Required action => The response should hold each line from the entries below where "none" is found.

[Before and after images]

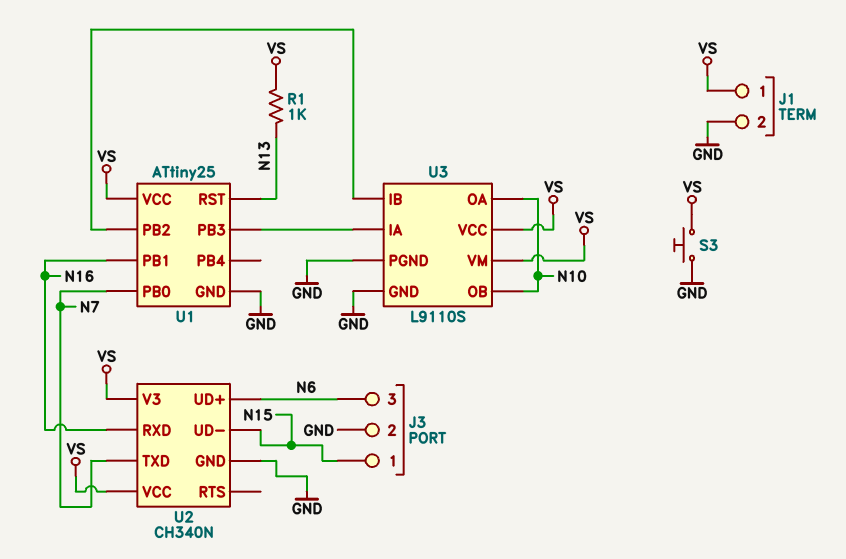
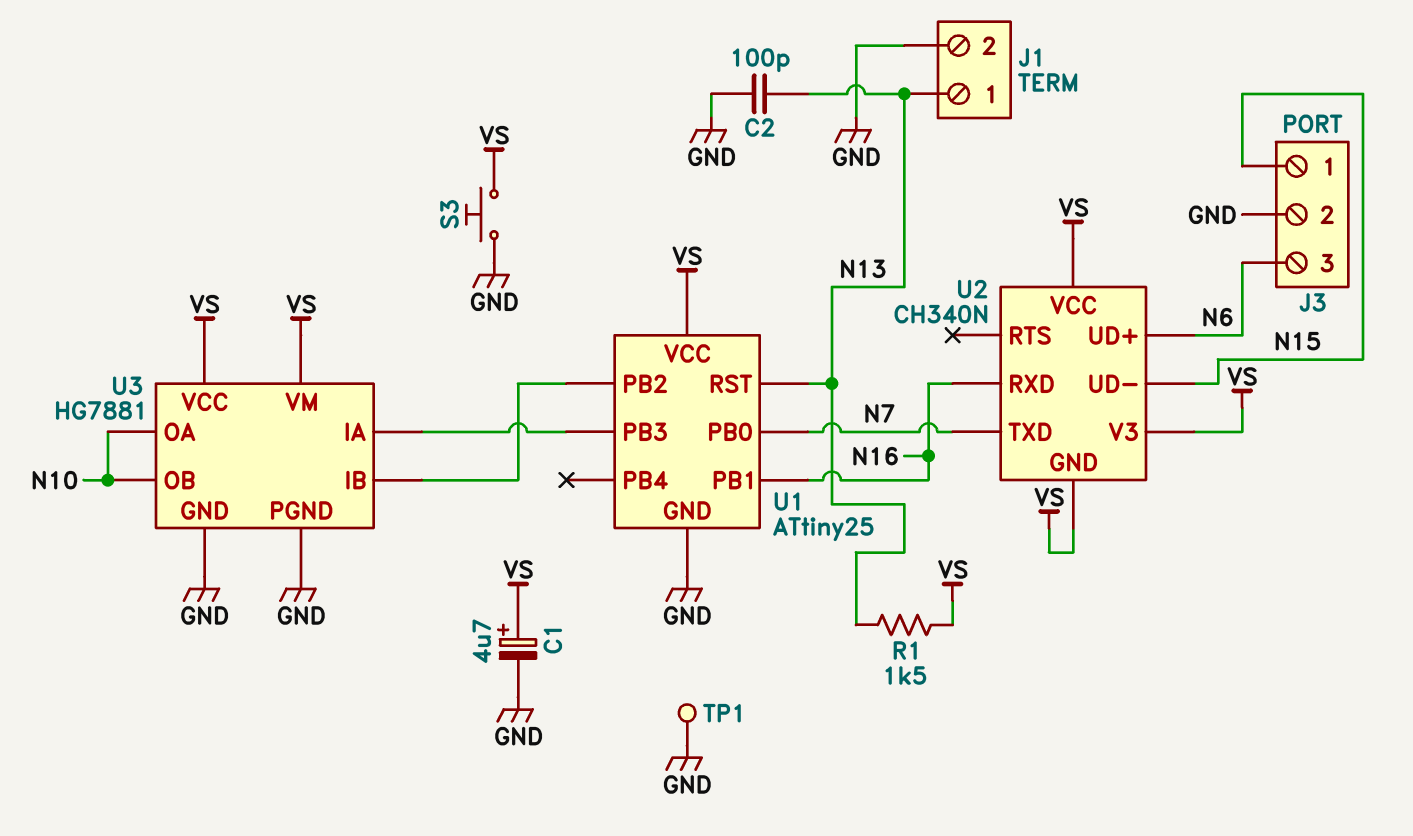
C1: none -> 4.7uF (plus VS, minus GND)
C2: none -> 100pF (GND, N13)
J1 pin 1: VS -> N13
R1: 1k (N13, VS) -> 1.5k (N13, VS)
TP1: none -> test point (GND)
U2 pin GND: GND -> VS
U3: L9110S -> HG7881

Exercise solution =>
C1: none -> 4.7uF (plus VS, minus GND)
C2: none -> 100pF (GND, N13)
TP1: none -> test point (GND)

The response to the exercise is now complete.